■ THE TASK: Identify all lines of the data containing the string "yellow" and copy them.

■ DATASET CONTENT:
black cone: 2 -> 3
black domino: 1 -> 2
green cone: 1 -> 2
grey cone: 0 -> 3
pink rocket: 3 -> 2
...
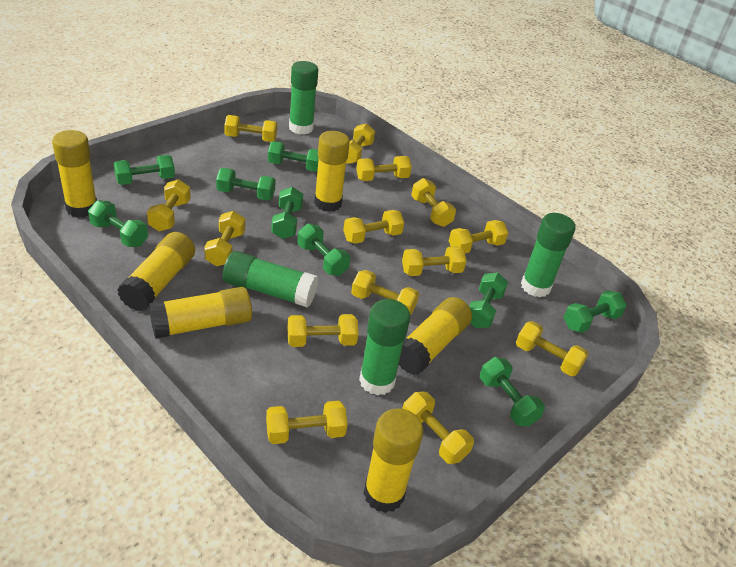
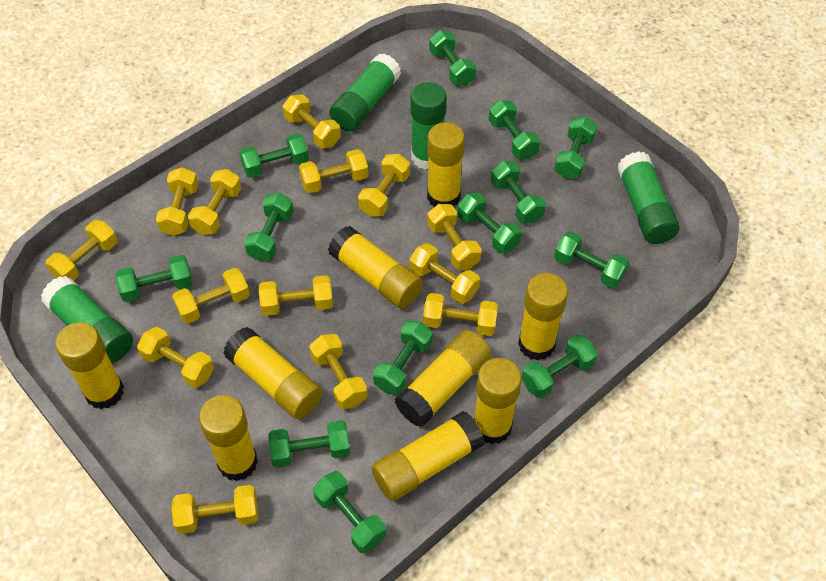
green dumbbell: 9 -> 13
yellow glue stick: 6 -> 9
--
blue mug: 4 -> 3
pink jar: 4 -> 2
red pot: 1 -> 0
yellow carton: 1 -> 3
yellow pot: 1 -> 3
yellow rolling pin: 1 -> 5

■ EXERCISE SOLUTION:
yellow glue stick: 6 -> 9
yellow carton: 1 -> 3
yellow pot: 1 -> 3
yellow rolling pin: 1 -> 5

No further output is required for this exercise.